### TASK PROMPT
Only one span of the material below is wanted. Output it exactly, from the line with "camera: 95 degrees right, 0 degrees up" through the line with "none -> grey ball [514,112,570,169]", without any pictures.

-*-

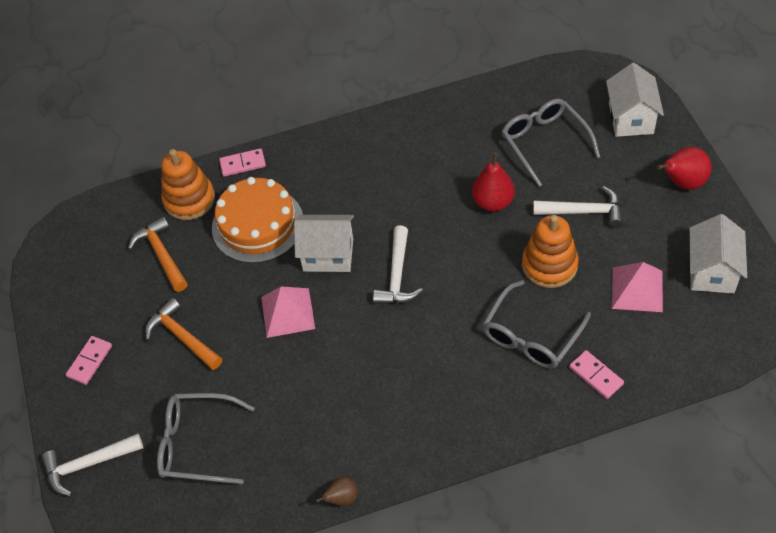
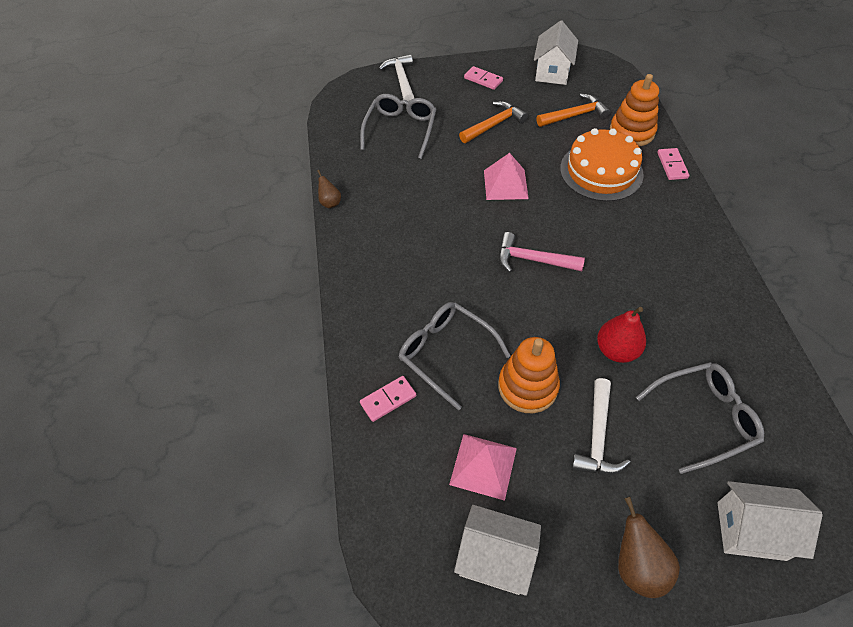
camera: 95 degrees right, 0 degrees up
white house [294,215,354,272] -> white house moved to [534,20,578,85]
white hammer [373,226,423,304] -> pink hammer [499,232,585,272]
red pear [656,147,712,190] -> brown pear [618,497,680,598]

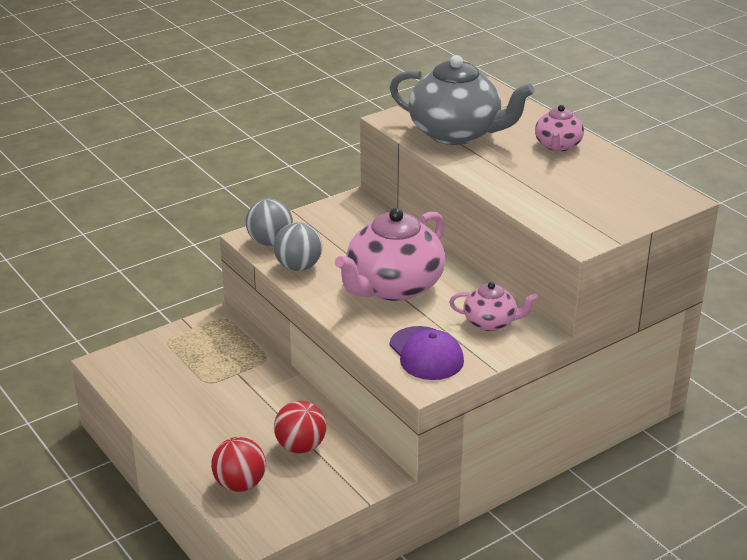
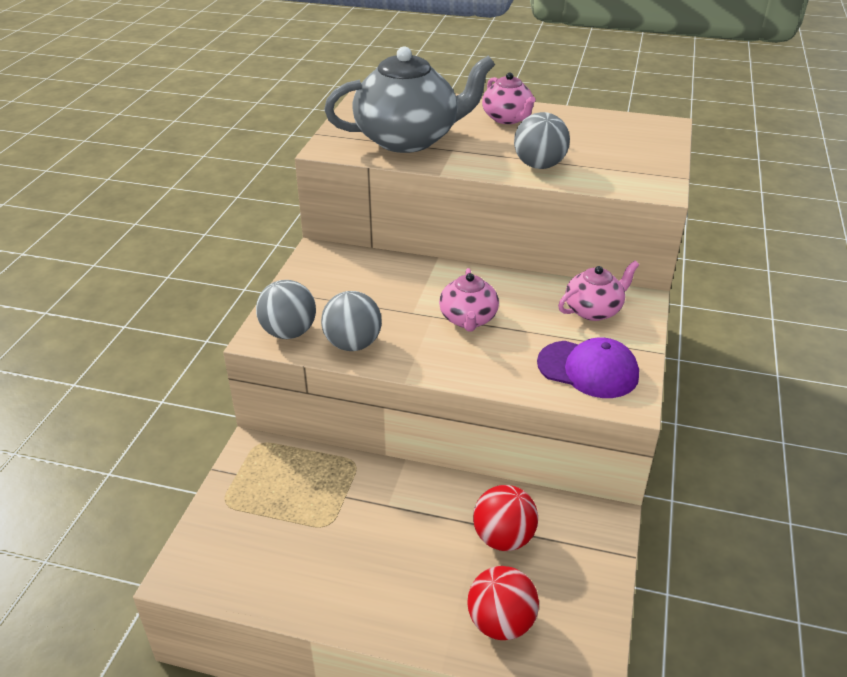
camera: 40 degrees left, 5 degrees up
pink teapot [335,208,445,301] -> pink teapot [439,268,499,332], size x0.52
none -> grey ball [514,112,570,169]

-*-

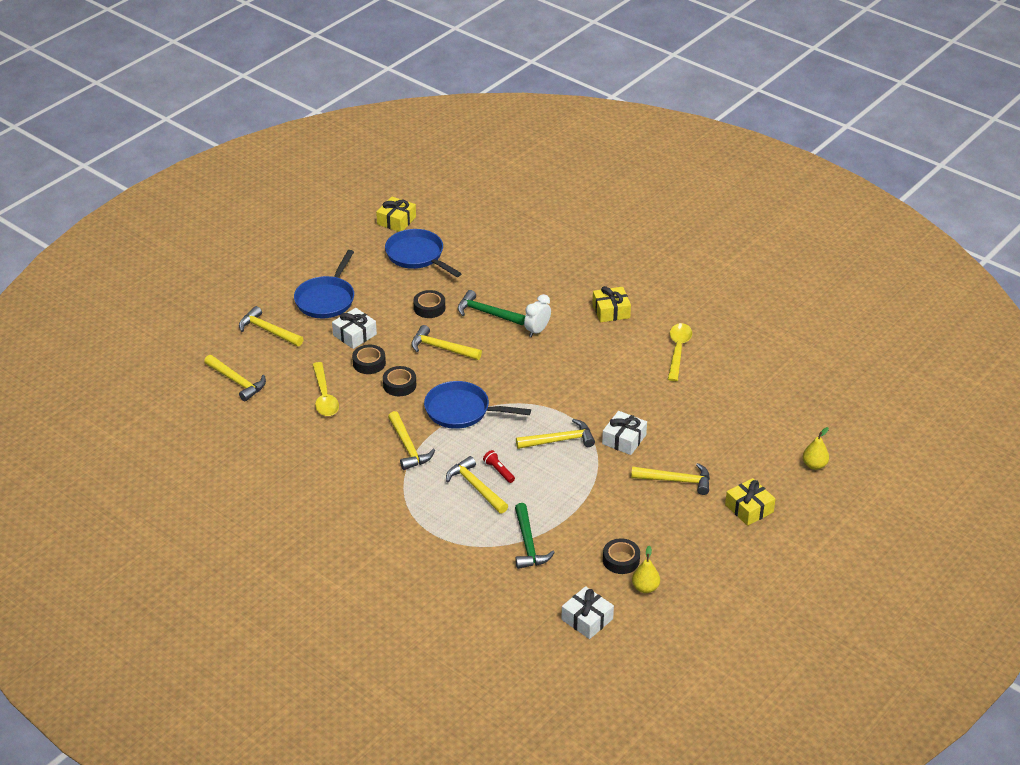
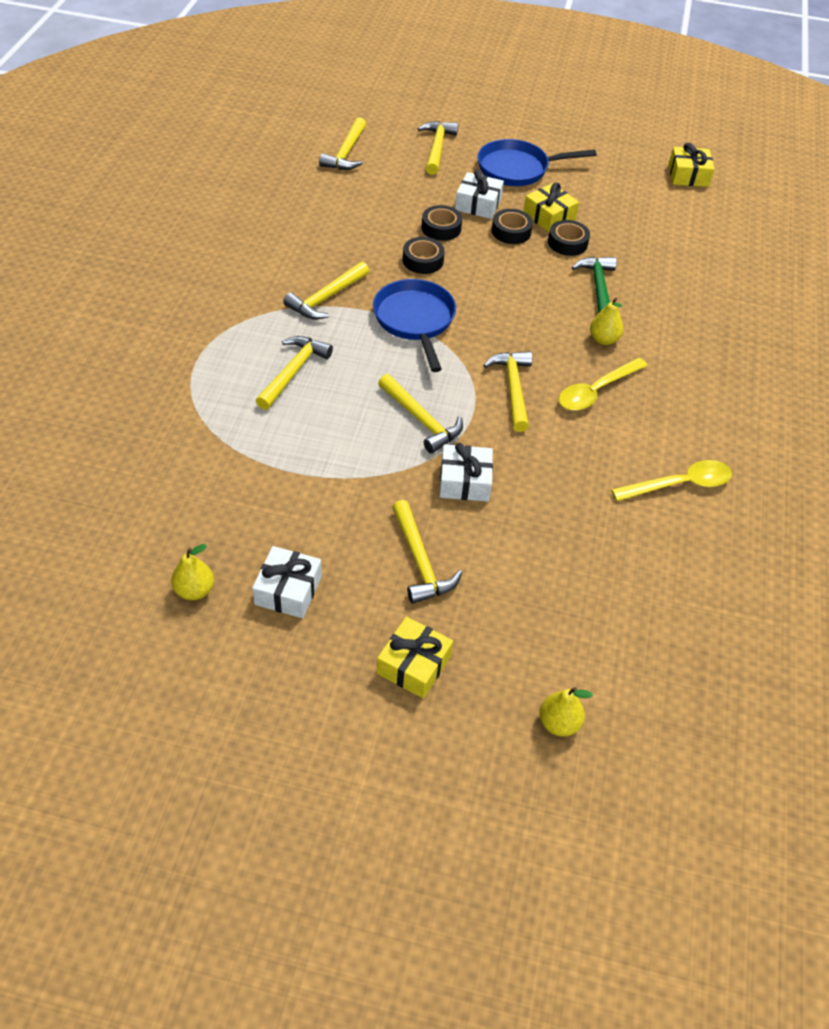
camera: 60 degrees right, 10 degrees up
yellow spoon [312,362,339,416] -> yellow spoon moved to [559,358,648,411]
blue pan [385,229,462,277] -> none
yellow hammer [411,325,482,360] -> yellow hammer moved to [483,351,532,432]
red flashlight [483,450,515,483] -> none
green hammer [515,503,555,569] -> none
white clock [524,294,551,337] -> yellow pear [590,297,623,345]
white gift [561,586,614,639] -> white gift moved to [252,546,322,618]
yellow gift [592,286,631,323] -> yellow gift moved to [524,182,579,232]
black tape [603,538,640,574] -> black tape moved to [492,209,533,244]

-*-

### EXERCISE RESPONSE
camera: 95 degrees right, 0 degrees up
white house [294,215,354,272] -> white house moved to [534,20,578,85]
white hammer [373,226,423,304] -> pink hammer [499,232,585,272]
red pear [656,147,712,190] -> brown pear [618,497,680,598]

camera: 40 degrees left, 5 degrees up
pink teapot [335,208,445,301] -> pink teapot [439,268,499,332], size x0.52
none -> grey ball [514,112,570,169]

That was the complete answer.